Top of Given entries

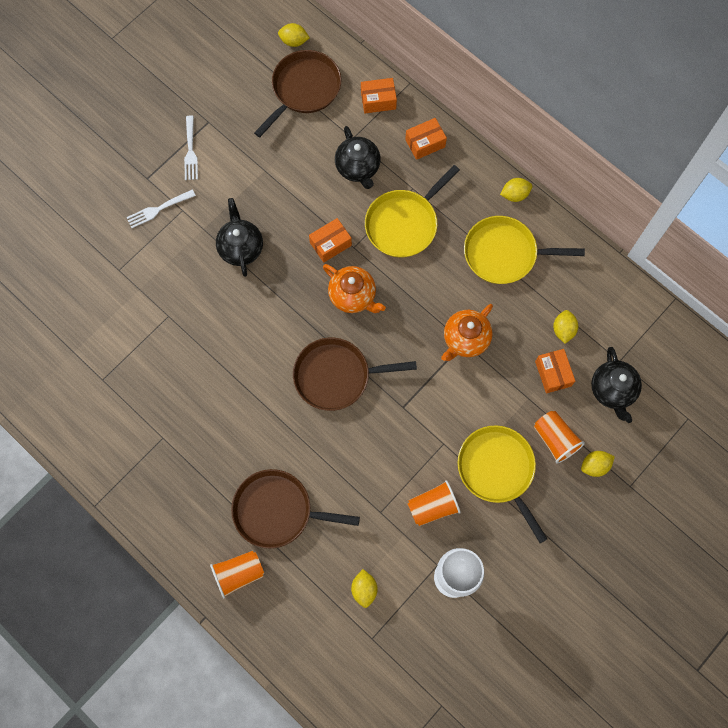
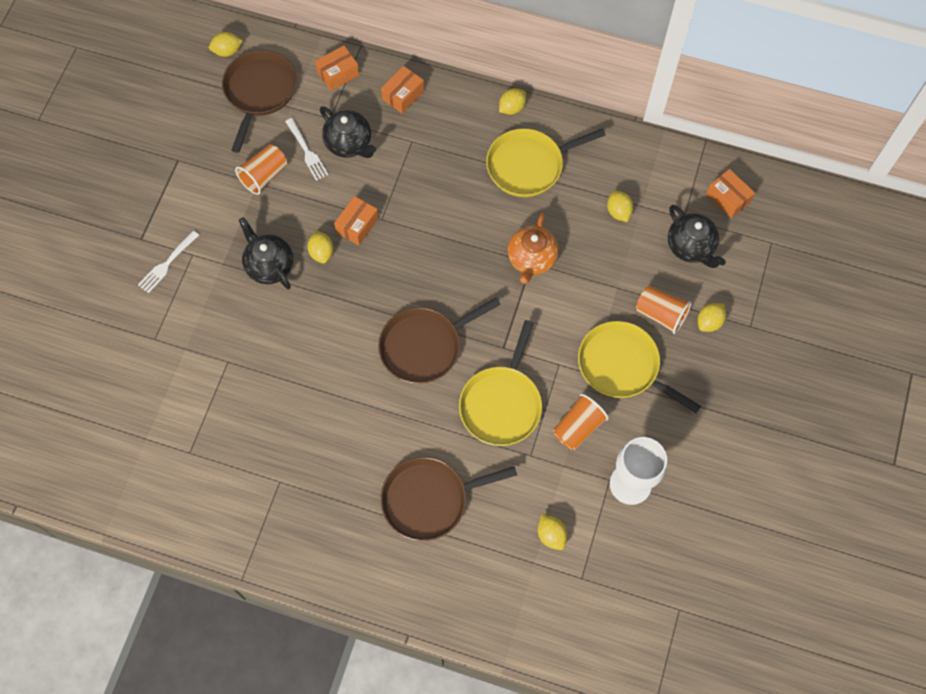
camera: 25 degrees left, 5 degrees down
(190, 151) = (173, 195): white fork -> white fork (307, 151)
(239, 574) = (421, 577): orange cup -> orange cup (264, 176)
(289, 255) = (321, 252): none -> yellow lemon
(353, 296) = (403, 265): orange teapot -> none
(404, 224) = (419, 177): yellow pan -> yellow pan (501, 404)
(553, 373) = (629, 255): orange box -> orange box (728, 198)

Bottom of Given entries
Top of Given entries

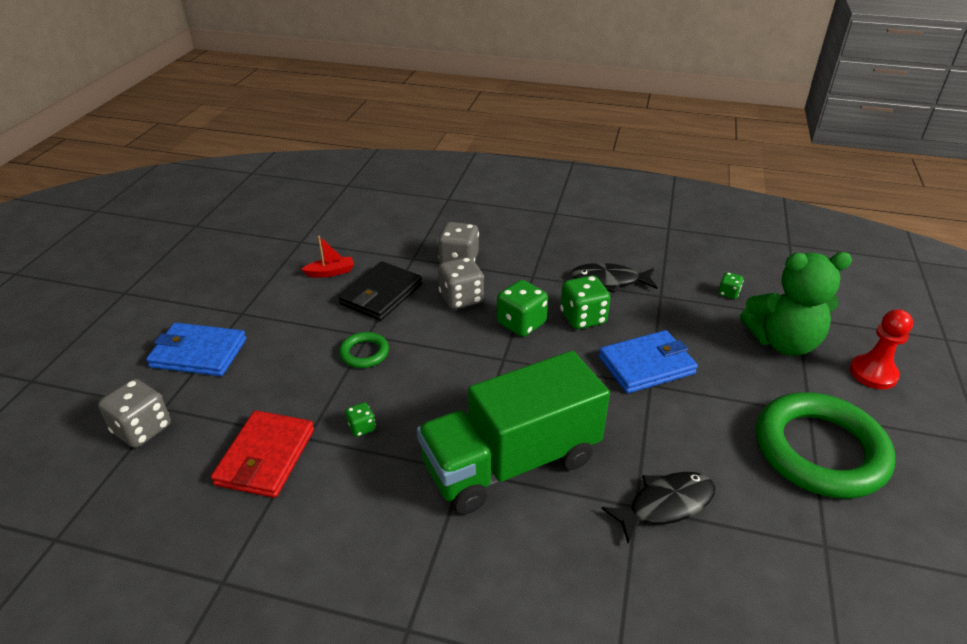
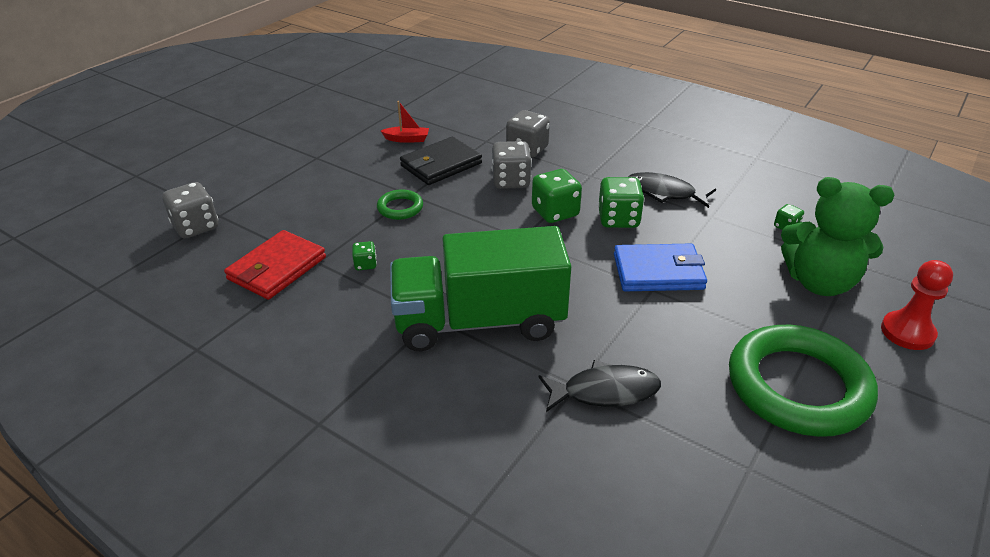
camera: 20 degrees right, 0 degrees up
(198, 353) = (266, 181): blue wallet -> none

Bottom of Given entries
Top of Given entries

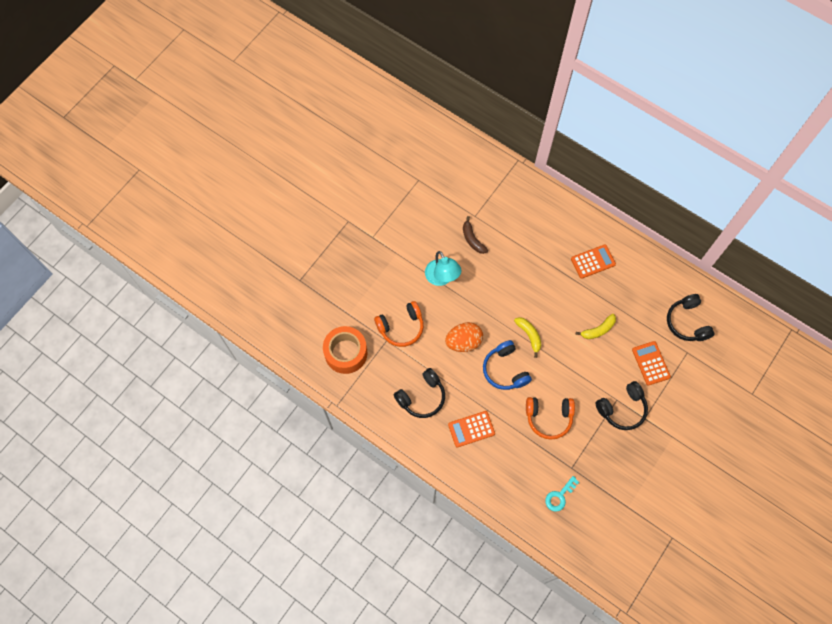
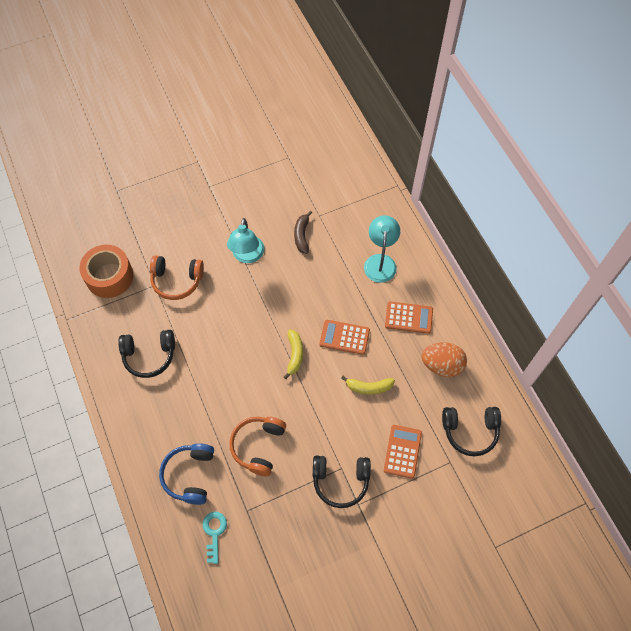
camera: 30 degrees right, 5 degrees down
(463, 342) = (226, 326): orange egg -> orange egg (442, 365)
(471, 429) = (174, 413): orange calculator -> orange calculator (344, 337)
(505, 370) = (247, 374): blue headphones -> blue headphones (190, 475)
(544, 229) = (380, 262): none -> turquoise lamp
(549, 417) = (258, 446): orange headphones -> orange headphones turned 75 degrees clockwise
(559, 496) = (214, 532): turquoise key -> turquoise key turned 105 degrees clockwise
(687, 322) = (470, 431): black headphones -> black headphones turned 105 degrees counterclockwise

Bottom of Given entries

The task
Could you repeat exactly the lines above from the line with "(239, 574) = (421, 577): orange" up to and including the line with "(553, 373) = (629, 255): orange", and only those?

Exercise result
(239, 574) = (421, 577): orange cup -> orange cup (264, 176)
(289, 255) = (321, 252): none -> yellow lemon
(353, 296) = (403, 265): orange teapot -> none
(404, 224) = (419, 177): yellow pan -> yellow pan (501, 404)
(553, 373) = (629, 255): orange box -> orange box (728, 198)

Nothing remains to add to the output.